= Assigned task =
Please copy out the lines in the entries that contain "black".
BEGIN Data to use
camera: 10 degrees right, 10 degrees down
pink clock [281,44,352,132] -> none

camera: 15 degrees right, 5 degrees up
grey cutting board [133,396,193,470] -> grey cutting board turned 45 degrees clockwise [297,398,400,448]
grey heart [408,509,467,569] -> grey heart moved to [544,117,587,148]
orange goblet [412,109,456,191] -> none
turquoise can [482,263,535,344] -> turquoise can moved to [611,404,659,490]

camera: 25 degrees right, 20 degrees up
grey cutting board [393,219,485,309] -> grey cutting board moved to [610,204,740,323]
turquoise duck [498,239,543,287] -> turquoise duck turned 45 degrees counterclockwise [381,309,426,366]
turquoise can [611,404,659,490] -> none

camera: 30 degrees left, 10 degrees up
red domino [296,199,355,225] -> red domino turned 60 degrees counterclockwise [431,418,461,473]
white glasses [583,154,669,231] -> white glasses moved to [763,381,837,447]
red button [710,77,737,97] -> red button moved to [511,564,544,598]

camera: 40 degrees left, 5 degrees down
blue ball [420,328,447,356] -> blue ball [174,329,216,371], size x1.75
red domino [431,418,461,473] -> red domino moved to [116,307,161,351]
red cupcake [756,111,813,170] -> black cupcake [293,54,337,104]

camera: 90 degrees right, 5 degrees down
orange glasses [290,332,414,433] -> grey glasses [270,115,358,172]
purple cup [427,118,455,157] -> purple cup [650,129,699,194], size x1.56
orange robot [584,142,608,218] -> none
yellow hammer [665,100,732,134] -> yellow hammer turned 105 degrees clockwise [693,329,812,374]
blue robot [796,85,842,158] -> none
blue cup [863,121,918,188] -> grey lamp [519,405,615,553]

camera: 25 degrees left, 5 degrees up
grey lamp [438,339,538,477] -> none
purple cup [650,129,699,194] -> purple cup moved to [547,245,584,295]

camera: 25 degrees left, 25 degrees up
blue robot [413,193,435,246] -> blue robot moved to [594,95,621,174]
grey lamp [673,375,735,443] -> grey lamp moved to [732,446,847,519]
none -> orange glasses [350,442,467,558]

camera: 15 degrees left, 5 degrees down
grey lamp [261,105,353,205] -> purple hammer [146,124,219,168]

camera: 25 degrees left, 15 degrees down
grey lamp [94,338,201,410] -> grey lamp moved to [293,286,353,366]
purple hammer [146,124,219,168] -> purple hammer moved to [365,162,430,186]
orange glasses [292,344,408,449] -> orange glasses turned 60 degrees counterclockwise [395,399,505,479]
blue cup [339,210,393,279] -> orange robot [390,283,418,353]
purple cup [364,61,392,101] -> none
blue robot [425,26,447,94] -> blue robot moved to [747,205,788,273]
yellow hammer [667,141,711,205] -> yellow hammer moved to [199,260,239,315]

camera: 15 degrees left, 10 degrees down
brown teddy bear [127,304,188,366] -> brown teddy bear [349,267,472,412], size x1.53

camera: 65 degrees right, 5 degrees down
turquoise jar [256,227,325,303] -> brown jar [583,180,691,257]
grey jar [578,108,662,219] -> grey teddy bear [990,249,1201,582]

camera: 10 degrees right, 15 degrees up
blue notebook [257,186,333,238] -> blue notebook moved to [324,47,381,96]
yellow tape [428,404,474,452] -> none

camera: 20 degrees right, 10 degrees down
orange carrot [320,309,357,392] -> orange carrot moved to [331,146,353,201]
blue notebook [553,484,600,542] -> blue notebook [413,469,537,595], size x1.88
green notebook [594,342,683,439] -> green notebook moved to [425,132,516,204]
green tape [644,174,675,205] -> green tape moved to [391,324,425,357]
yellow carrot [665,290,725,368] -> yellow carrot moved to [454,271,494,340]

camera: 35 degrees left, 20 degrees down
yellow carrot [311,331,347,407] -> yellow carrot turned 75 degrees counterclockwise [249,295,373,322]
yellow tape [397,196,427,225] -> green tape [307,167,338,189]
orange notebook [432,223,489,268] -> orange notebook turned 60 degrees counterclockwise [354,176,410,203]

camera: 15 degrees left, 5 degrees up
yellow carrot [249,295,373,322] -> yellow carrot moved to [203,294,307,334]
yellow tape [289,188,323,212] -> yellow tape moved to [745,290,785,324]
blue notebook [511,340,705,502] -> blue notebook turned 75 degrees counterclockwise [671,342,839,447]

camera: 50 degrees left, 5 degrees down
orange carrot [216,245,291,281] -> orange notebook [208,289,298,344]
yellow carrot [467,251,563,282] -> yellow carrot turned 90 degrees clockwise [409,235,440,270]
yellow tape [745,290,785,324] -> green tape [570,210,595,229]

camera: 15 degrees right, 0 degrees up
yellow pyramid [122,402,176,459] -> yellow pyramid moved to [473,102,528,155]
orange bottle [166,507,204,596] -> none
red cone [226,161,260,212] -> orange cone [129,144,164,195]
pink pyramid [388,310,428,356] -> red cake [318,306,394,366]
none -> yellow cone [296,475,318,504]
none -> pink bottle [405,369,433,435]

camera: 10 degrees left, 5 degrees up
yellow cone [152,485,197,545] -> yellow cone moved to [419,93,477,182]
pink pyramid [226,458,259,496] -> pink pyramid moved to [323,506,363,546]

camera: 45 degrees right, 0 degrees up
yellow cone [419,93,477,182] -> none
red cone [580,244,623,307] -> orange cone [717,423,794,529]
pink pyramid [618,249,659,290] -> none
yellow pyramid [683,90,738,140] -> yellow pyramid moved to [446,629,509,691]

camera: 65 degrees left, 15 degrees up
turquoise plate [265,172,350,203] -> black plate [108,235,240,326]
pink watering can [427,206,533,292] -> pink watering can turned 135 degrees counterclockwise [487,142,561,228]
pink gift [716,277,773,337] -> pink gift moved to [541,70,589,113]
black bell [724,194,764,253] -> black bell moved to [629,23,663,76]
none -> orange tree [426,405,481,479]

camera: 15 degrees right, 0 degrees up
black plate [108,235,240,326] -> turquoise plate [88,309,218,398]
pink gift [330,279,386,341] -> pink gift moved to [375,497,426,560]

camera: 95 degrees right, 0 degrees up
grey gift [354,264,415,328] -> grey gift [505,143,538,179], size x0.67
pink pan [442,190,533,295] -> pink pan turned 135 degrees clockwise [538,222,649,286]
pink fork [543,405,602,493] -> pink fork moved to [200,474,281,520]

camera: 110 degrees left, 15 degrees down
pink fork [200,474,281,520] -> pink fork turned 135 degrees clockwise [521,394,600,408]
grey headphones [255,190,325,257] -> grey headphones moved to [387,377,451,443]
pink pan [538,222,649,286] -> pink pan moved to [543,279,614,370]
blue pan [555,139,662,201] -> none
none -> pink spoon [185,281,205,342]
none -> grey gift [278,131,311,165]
END Data to use
= Response to the exercise =
red cupcake [756,111,813,170] -> black cupcake [293,54,337,104]
turquoise plate [265,172,350,203] -> black plate [108,235,240,326]
black bell [724,194,764,253] -> black bell moved to [629,23,663,76]
black plate [108,235,240,326] -> turquoise plate [88,309,218,398]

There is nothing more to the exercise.